> _Work required_
Each line from the one with "turquoise cube: 0 -> 3" through the final line of the entries below must be printed exactly, and the pictures must not be.

> _Material provided_
------------------------------------------------
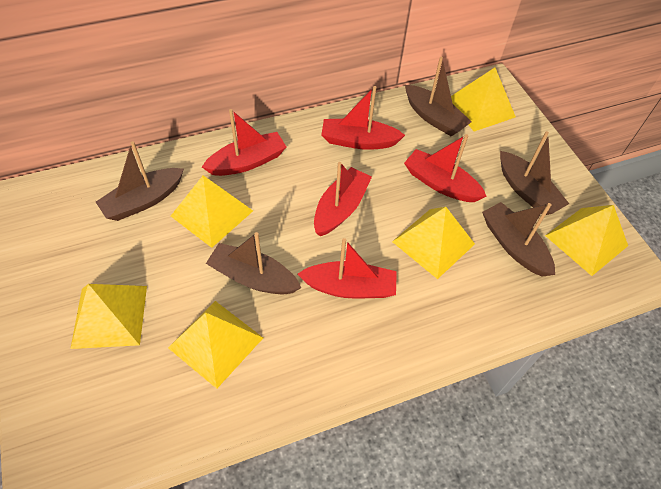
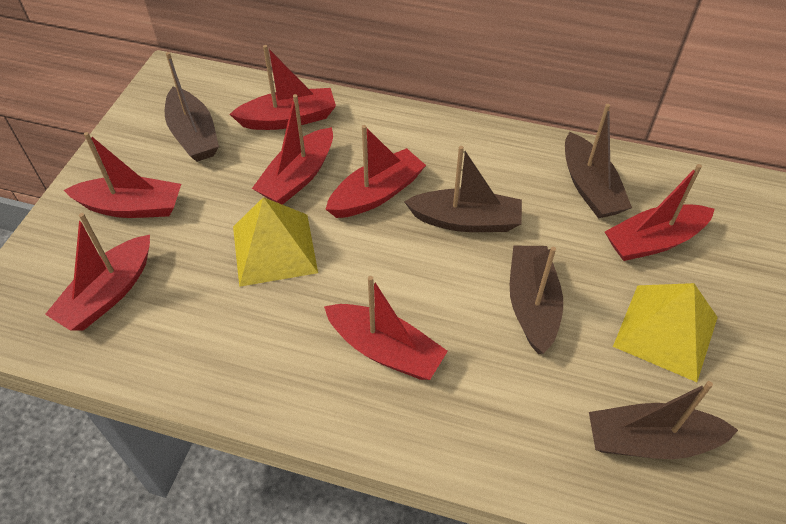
red boat: 5 -> 7
yellow pyramid: 6 -> 2

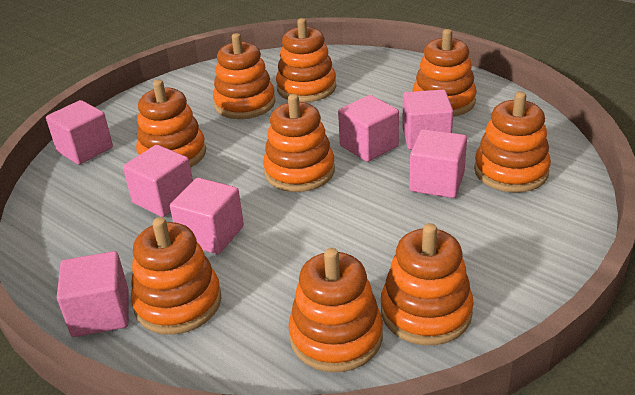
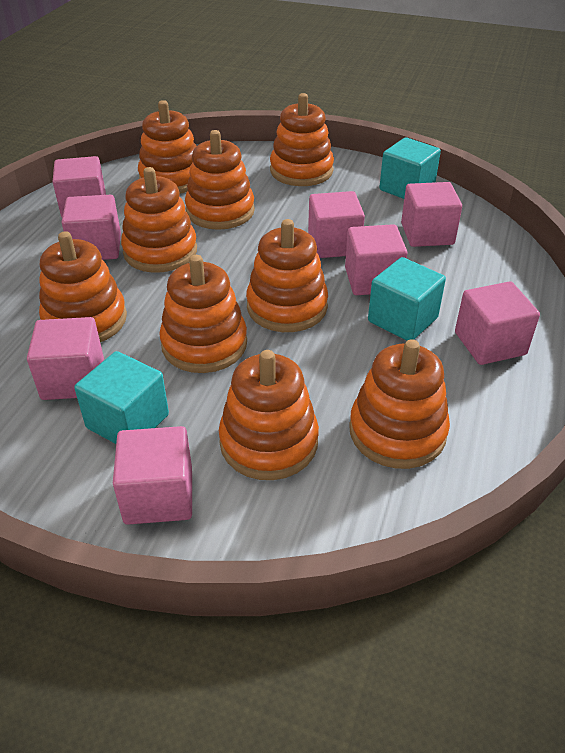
pink cube: 7 -> 8
turquoise cube: 0 -> 3

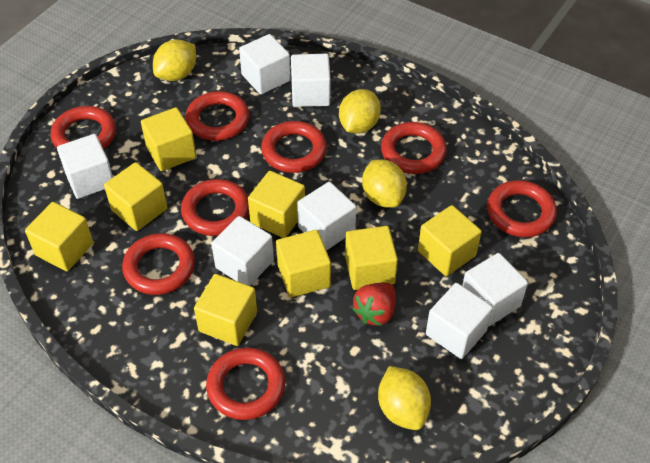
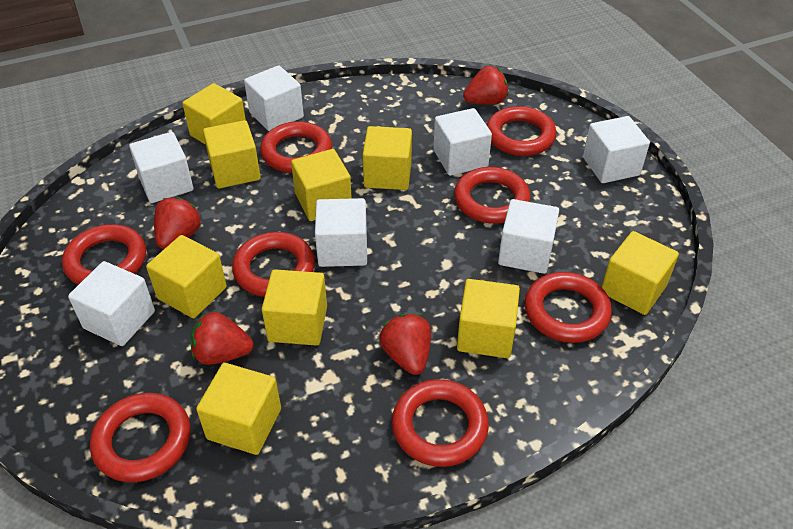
red strawberry: 1 -> 4
yellow cube: 8 -> 9
yellow lemon: 4 -> 0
------------------------------------------------
> _Expected output_
turquoise cube: 0 -> 3

red strawberry: 1 -> 4
yellow cube: 8 -> 9
yellow lemon: 4 -> 0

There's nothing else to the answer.